++++ Dataset records ++++

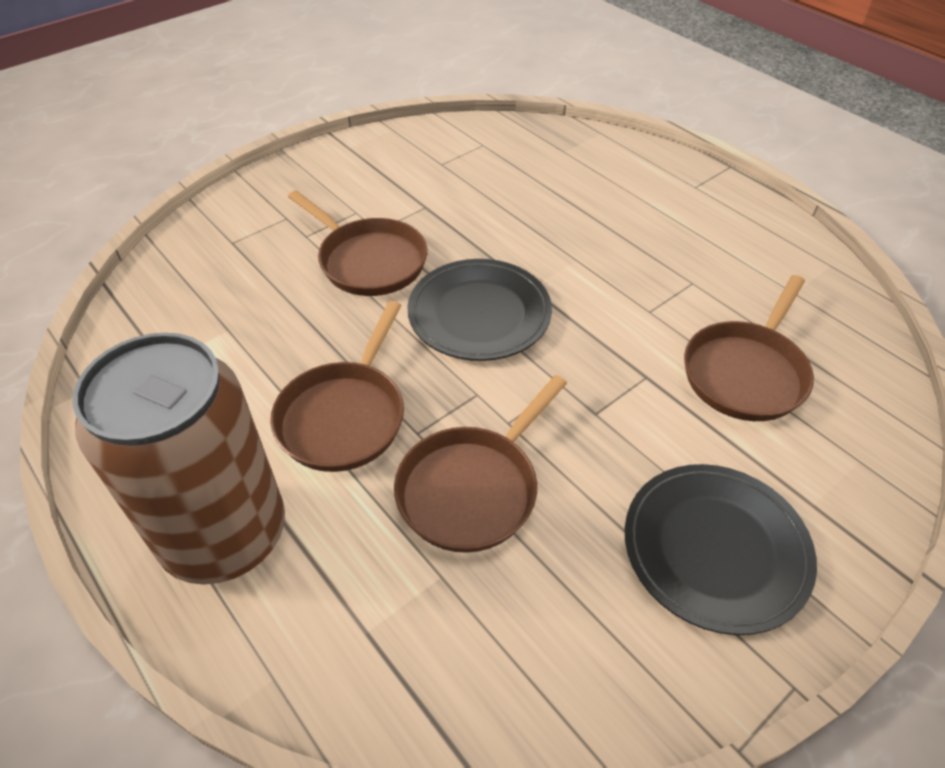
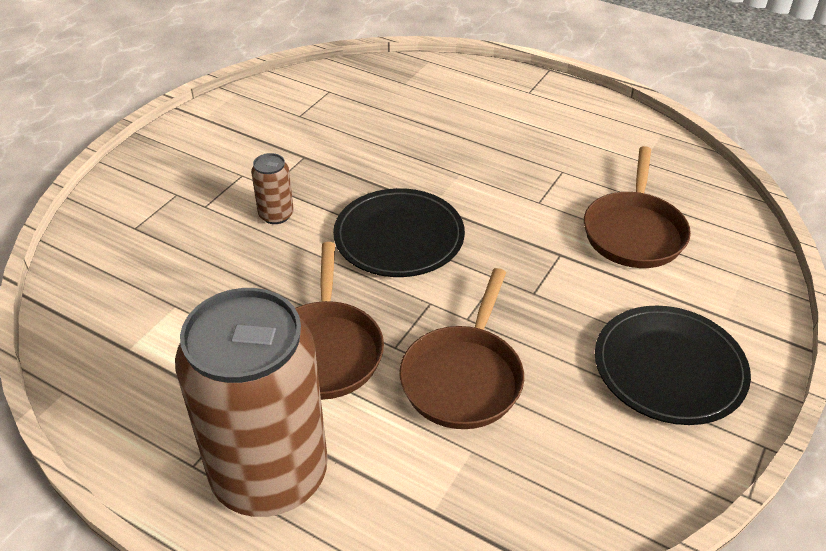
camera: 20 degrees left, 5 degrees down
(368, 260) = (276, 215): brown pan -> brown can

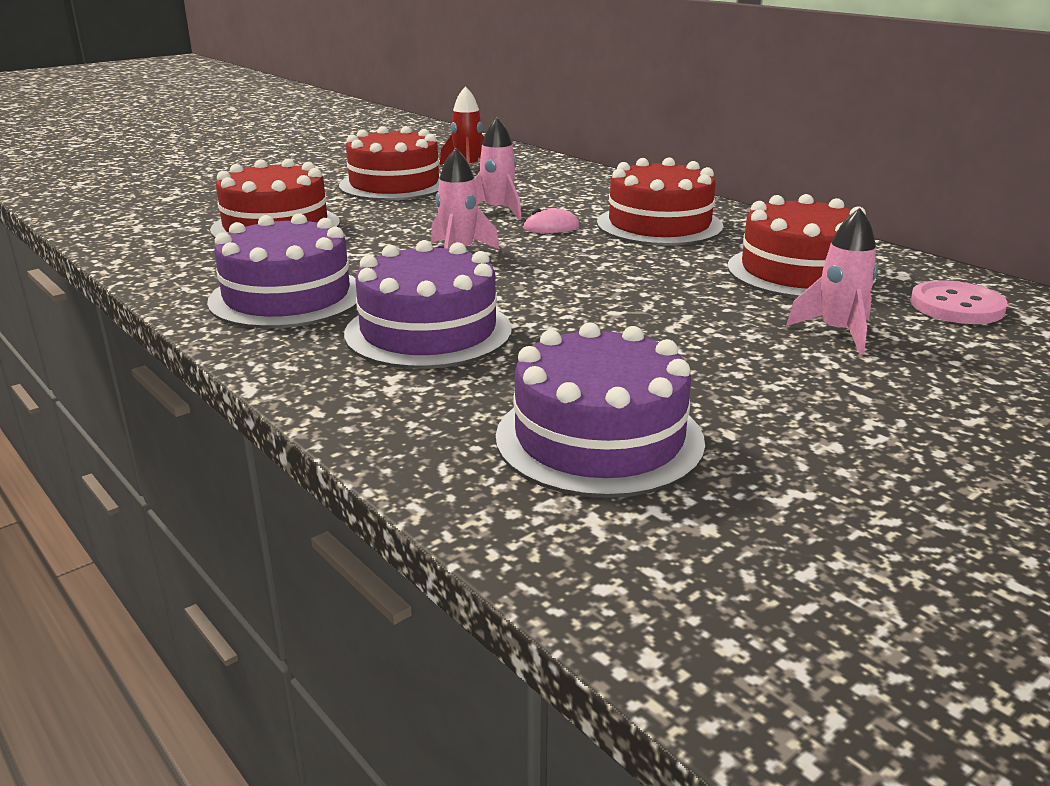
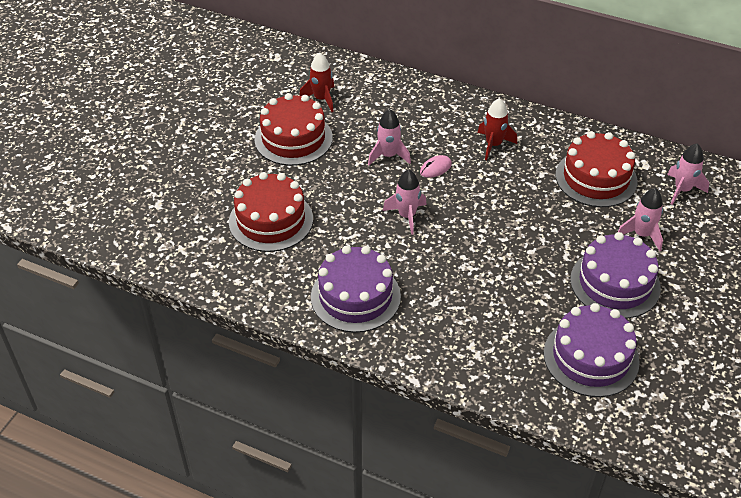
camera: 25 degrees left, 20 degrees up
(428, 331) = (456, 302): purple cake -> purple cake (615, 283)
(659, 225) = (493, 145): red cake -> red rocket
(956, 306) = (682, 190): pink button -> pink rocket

++++
++++ Dataset records ++++

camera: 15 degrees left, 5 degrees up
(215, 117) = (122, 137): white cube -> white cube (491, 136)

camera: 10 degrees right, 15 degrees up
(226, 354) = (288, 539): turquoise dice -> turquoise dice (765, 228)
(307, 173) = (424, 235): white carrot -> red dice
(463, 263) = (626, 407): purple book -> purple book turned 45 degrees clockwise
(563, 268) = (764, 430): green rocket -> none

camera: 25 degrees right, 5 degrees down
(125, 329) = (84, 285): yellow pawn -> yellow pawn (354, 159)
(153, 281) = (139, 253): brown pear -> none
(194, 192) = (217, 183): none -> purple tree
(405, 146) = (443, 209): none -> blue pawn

++++
++++ Dataset records ++++

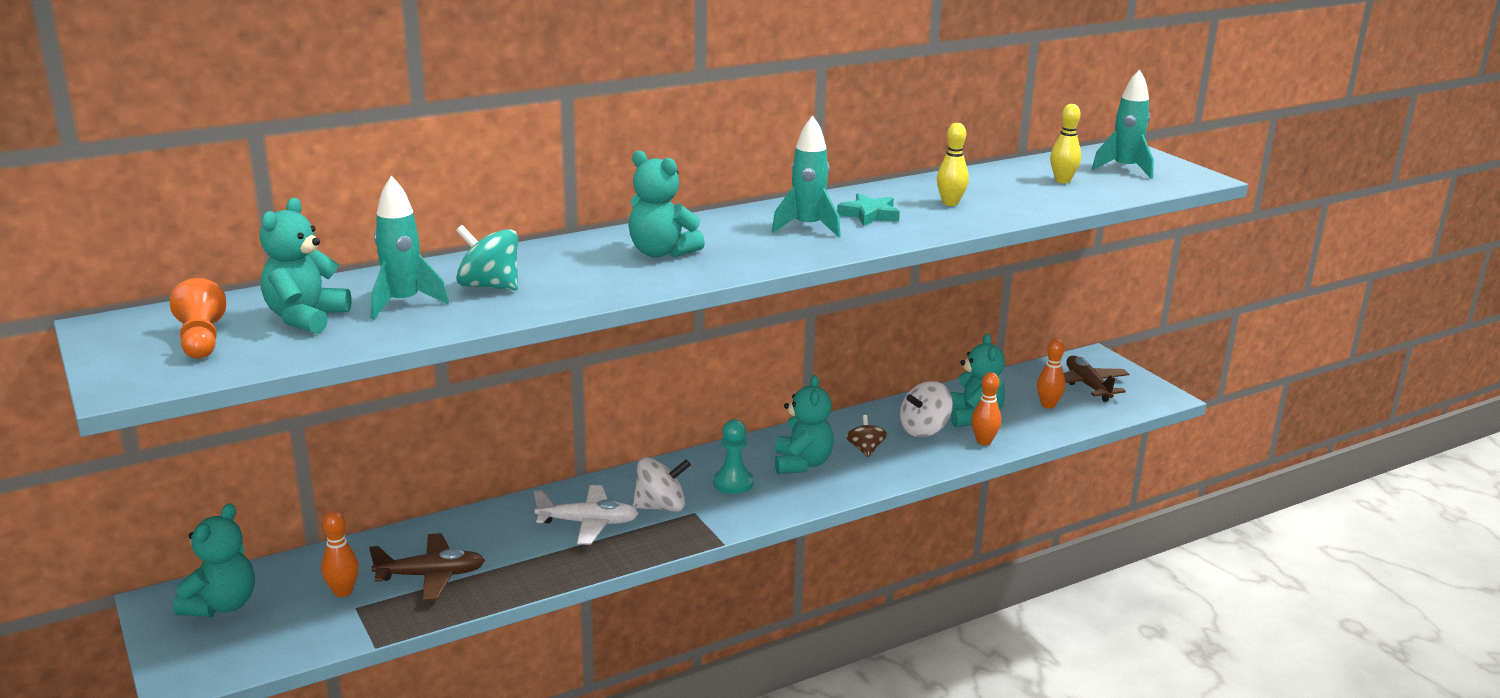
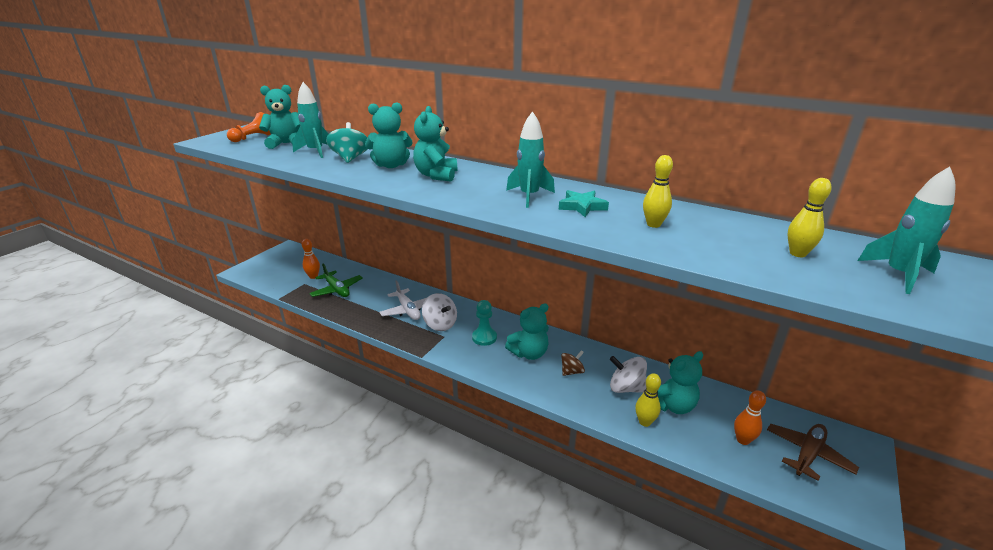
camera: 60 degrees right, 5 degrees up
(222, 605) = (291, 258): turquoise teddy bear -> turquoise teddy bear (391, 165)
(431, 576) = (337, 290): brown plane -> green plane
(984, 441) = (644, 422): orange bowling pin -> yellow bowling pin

++++

When a line in the records above contains the word "down", copy it.

Answer for this exercise:
camera: 20 degrees left, 5 degrees down
camera: 25 degrees right, 5 degrees down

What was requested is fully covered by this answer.